*** Block opens ***

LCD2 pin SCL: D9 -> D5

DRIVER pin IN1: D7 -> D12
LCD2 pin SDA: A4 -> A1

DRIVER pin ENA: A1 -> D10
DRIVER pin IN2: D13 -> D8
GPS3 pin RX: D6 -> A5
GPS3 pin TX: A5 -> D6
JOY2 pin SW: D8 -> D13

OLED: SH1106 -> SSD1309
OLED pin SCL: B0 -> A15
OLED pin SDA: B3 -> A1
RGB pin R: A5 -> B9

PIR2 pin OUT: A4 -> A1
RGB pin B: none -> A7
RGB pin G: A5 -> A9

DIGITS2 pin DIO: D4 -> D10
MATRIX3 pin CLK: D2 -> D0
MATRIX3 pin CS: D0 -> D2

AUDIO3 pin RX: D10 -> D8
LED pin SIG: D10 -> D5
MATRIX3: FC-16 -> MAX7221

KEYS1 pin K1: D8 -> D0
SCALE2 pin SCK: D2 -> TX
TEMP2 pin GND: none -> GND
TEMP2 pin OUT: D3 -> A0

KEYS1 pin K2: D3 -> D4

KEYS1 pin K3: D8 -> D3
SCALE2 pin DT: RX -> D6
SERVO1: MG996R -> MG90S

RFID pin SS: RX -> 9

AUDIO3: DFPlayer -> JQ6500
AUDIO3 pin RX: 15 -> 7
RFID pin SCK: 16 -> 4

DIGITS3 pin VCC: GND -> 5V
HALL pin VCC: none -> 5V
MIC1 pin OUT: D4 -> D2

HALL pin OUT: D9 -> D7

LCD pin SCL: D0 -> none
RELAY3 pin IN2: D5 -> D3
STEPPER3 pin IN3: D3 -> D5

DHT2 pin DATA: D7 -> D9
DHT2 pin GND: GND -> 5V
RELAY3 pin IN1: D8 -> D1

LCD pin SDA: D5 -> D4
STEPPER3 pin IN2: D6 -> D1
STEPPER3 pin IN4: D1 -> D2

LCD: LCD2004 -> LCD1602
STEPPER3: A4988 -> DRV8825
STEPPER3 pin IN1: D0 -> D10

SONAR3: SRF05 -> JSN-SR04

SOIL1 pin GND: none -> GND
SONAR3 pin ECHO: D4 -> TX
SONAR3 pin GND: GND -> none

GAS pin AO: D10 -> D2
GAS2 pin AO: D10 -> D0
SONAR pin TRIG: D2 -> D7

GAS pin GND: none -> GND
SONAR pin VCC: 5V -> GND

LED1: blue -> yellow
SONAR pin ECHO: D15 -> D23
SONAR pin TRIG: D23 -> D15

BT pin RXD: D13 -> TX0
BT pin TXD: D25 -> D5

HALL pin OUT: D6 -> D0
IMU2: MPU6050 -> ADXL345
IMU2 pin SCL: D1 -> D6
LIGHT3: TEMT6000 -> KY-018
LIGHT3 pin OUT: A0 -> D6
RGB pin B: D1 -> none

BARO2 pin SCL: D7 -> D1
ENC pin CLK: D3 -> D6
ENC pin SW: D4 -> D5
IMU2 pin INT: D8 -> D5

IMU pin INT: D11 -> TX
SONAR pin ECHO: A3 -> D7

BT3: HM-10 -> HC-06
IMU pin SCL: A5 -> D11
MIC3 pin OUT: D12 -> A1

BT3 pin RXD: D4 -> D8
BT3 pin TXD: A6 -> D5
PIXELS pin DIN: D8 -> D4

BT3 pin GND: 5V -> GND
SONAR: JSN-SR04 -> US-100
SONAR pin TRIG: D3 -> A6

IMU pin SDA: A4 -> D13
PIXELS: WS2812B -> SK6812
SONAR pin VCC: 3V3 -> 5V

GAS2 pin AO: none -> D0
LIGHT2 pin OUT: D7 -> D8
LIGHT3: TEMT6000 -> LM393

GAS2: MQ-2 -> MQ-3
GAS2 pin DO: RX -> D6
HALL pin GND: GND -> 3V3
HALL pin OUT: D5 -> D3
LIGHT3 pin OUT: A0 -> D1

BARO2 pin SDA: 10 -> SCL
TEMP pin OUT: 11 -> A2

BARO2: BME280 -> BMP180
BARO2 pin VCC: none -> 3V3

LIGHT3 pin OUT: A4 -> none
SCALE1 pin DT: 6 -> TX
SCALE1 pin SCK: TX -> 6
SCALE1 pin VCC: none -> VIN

*** Block closes ***

EXERCISE: Everything from the line with "KEYS1 pin K2: D3 -> D4" through the line with "STEPPER3: A4988 -> DRV8825" in the listing above must be retyped exactly, with nothing added.

EXPECTED OUTPUT:
KEYS1 pin K2: D3 -> D4

KEYS1 pin K3: D8 -> D3
SCALE2 pin DT: RX -> D6
SERVO1: MG996R -> MG90S

RFID pin SS: RX -> 9

AUDIO3: DFPlayer -> JQ6500
AUDIO3 pin RX: 15 -> 7
RFID pin SCK: 16 -> 4

DIGITS3 pin VCC: GND -> 5V
HALL pin VCC: none -> 5V
MIC1 pin OUT: D4 -> D2

HALL pin OUT: D9 -> D7

LCD pin SCL: D0 -> none
RELAY3 pin IN2: D5 -> D3
STEPPER3 pin IN3: D3 -> D5

DHT2 pin DATA: D7 -> D9
DHT2 pin GND: GND -> 5V
RELAY3 pin IN1: D8 -> D1

LCD pin SDA: D5 -> D4
STEPPER3 pin IN2: D6 -> D1
STEPPER3 pin IN4: D1 -> D2

LCD: LCD2004 -> LCD1602
STEPPER3: A4988 -> DRV8825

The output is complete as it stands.